### WHAT IS ASKED
Tally the lines in the rows below that contain the string "with" and give only that number.

### SUPPLIED RECORDS
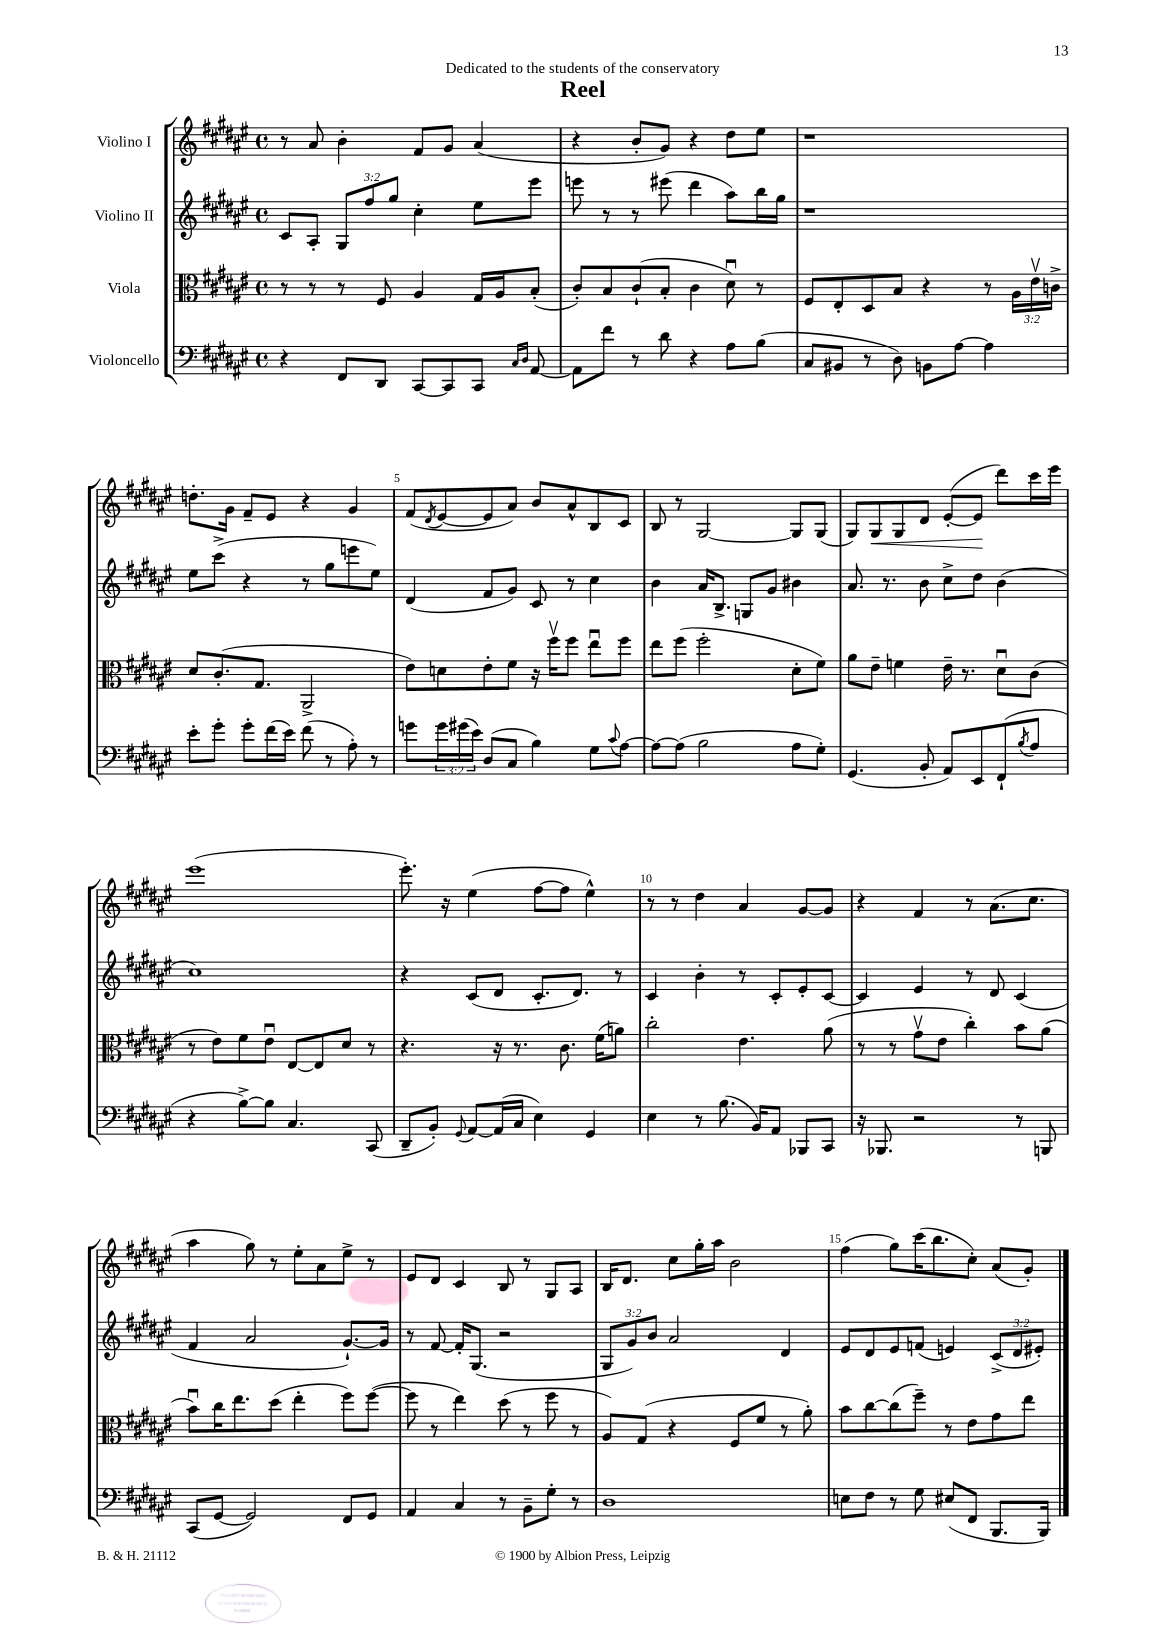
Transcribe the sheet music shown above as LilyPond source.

\header { title = "Reel" dedication = "Dedicated to the students of the conservatory" }
<<
\new StaffGroup <<
\new Staff = "s0" \with { instrumentName = "Violino I" } {
    \clef treble \key fis \major \defaultTimeSignature \time 4/4
    r8 ais'8 b'4-. fis'8 gis'8 ais'4( |
    r4 b'8-. gis'8) r4 dis''8 eis''8 |
    r1 |
    d''8.-. gis'16 fis'8-- eis'8 r4 gis'4 |
    fis'8( \acciaccatura { dis'8 } eis'8~ eis'8 ais'8) b'8 ais'8-^ b8 cis'8 |
    b8 r8 gis2~ gis8 gis8( |
    gis8) gis8\< gis8 dis'8 eis'8~-.( eis'8\! dis'''8) cis'''16 eis'''16 |
    eis'''1( |
    eis'''8.-.) r16 eis''4( fis''8~ fis''8 eis''4-^) |
    r8 r8 dis''4 ais'4 gis'8~ gis'8 |
    r4 fis'4 r8 ais'8.( cis''8. |
    ais''4 gis''8) r8 eis''8-. ais'8 eis''8-> r8 |
    eis'8 dis'8 cis'4 b8 r8 gis8 ais8 |
    b16 dis'8. cis''8 gis''16-. ais''16 b'2 |
    fis''4( gis''8) cis'''16( b''8. cis''8-.) ais'8( gis'8-.) \bar "|." |
}
\new Staff = "s1" \with { instrumentName = "Violino II" } {
    \clef treble \key fis \major \defaultTimeSignature \time 4/4 \override Staff.TupletNumber.text = #tuplet-number::calc-fraction-text
    cis'8 ais8-. \tuplet 3/2 { gis8 fis''8 gis''8 } cis''4-. eis''8 eis'''8 |
    e'''8 r8 r8 eis'''8( dis'''4 ais''8) b''16 gis''16 |
    r1 |
    eis''8 cis'''8->( r4 r8 gis''8 e'''8 eis''8) |
    dis'4( fis'8 gis'8) cis'8 r8 cis''4 |
    b'4 ais'16 b8.-> g8 gis'8 bis'4 |
    ais'8. r8. b'8 cis''8-> dis''8 b'4( |
    cis''1) |
    r4 cis'8( dis'8 cis'8.-. dis'8.) r8 |
    cis'4 b'4-. r8 cis'8-. eis'8-. cis'8~ |
    cis'4 eis'4 r8 dis'8 cis'4( |
    fis'4 ais'2 gis'8.~-!) gis'16 |
    r8 fis'8~ fis'16-. gis8.( r2 |
    \tuplet 3/2 { gis8 gis'8) b'8 } ais'2 dis'4 |
    eis'8 dis'8 eis'8 f'8( e'4) \tuplet 3/2 { cis'8->( dis'8 eis'8-.) } \bar "|." |
}
\new Staff = "s2" \with { instrumentName = "Viola" } {
    \clef alto \key fis \major \defaultTimeSignature \time 4/4 \override Staff.TupletNumber.text = #tuplet-number::calc-fraction-text
    r8 r8 r8 fis8 ais4 gis16 ais16 b8-.( |
    cis'8-.) b8 cis'8-!( b8-. cis'4 dis'8\downbow) r8 |
    fis8 eis8-. dis8 b8 r4 r8 \tuplet 3/2 { ais16 eis'16\upbow c'16-> } |
    dis'8 cis'8.-.( gis8. ais,2-> |
    eis'8) d'8 eis'8-. fis'8 r16 fis''16\upbow fis''8 eis''8\downbow fis''8 |
    eis''8 fis''8( fis''2-. dis'8-. fis'8) |
    ais'8 eis'8-- f'4 eis'16-- r8. dis'8\downbow cis'8( |
    r8 eis'8) fis'8 eis'8\downbow eis8~ eis8 dis'8 r8 |
    r4. r16 r8. cis'8. fis'16( a'8) |
    cis''2-. eis'4. ais'8( |
    r8 r8 gis'8\upbow eis'8 cis''4-.) b'8 ais'8( |
    b'8\downbow) cis''16 eis''8. dis''8( eis''4-. fis''8) fis''8~( |
    fis''8 r8 eis''4) dis''8( r8 fis''8 r8 |
    ais8) gis8( r4 fis8 fis'8 r8 ais'8-.) |
    b'8 cis''8~ cis''8( fis''8--) r8 eis'8 gis'8 eis''8 \bar "|." |
}
\new Staff = "s3" \with { instrumentName = "Violoncello" } {
    \clef bass \key fis \major \defaultTimeSignature \time 4/4 \override Staff.TupletNumber.text = #tuplet-number::calc-fraction-text
    r4 fis,8 dis,8 cis,8~ cis,8 cis,8 \grace { cis16 dis16 } ais,8~ |
    ais,8 fis'8 r8 dis'8 r4 ais8 b8( |
    cis8 bis,8 r8 dis8) b,8 ais8~ ais4 |
    eis'8-. gis'8-. gis'8-. fis'16( eis'16) fis'8( r8 ais8-.) r8 |
    g'8 \tuplet 3/2 { g'16 gis'16( eis'16) } dis8( cis8 b4) gis8 \appoggiatura { cis'8 } ais8~ |
    ais8~ ais8( b2 ais8 gis8-.) |
    gis,4.( b,8-. ais,8) eis,8 fis,8-!( \acciaccatura { b8 } ais8 |
    r4 b8~->) b8 cis4. cis,8( |
    dis,8-- b,8-.) \appoggiatura { gis,8 } ais,8~ ais,16( cis16 eis4) gis,4 |
    eis4 r8 b8.( b,16) ais,8 bes,,8 cis,8 |
    r16 bes,,8. r2 r8 b,,8 |
    cis,8( gis,8~ gis,2) fis,8 gis,8 |
    ais,4 cis4 r8 b,8-- gis8-. r8 |
    dis1 |
    e8 fis8 r8 gis8 eis8( fis,8 b,,8. b,,16) \bar "|." |
}
>>
>>
\layout { \context { \Score \override BarNumber.break-visibility = ##(#f #t #t) barNumberVisibility = #(every-nth-bar-number-visible 5) } }
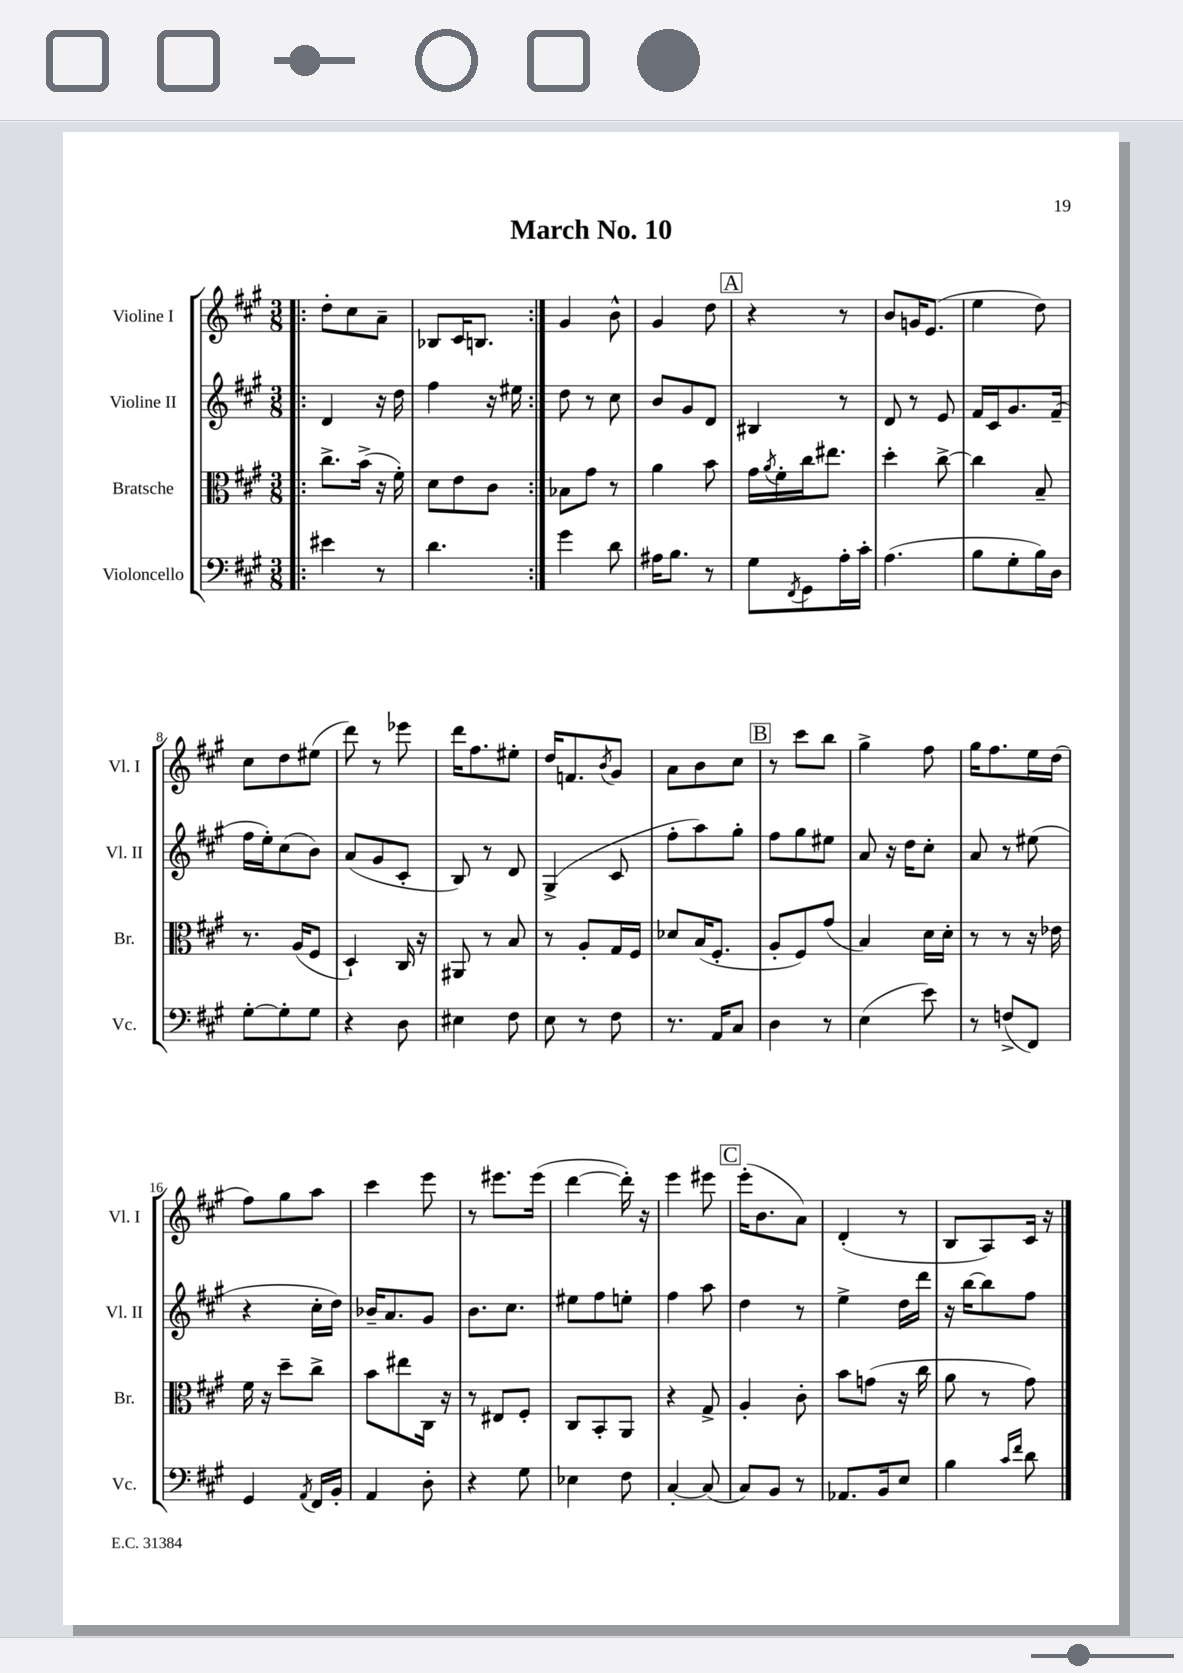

### WRITTEN RESPONSE
4